» What you are asked to do: Copy out the data below as written; omit any images.

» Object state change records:
═══
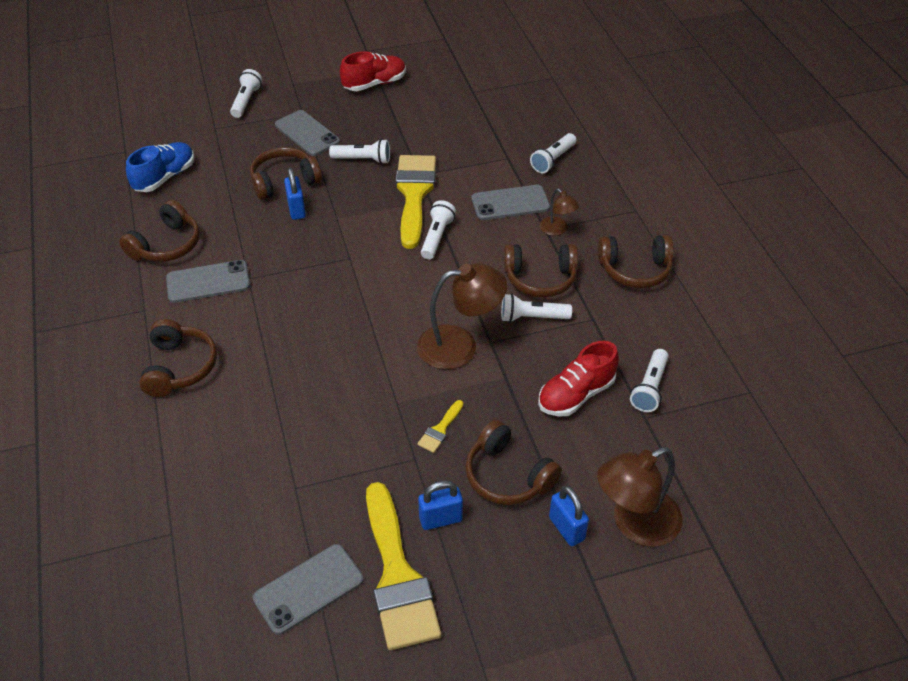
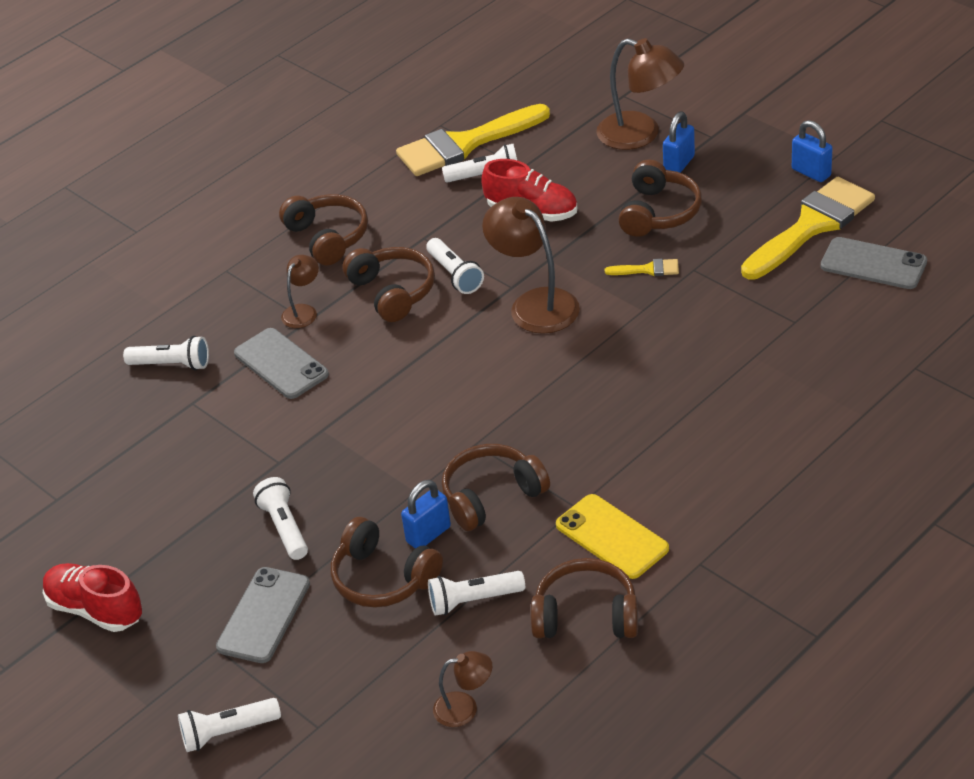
camera: 115 degrees left, 5 degrees down
(165, 177) = (465, 708): blue shoe -> brown lamp
(179, 367) = (746, 480): brown headphones -> brown headphones (491, 496)
(208, 282) = (612, 537): grey phone -> yellow phone
(414, 194) = (322, 447): yellow brush -> yellow brush (465, 144)
(437, 237) = (385, 393): white flashlight -> white flashlight (473, 600)
(440, 519) = (738, 228): blue padlock -> blue padlock (811, 172)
═══
» Finished task:
camera: 115 degrees left, 5 degrees down
(165, 177) = (465, 708): blue shoe -> brown lamp
(179, 367) = (746, 480): brown headphones -> brown headphones (491, 496)
(208, 282) = (612, 537): grey phone -> yellow phone
(414, 194) = (322, 447): yellow brush -> yellow brush (465, 144)
(437, 237) = (385, 393): white flashlight -> white flashlight (473, 600)
(440, 519) = (738, 228): blue padlock -> blue padlock (811, 172)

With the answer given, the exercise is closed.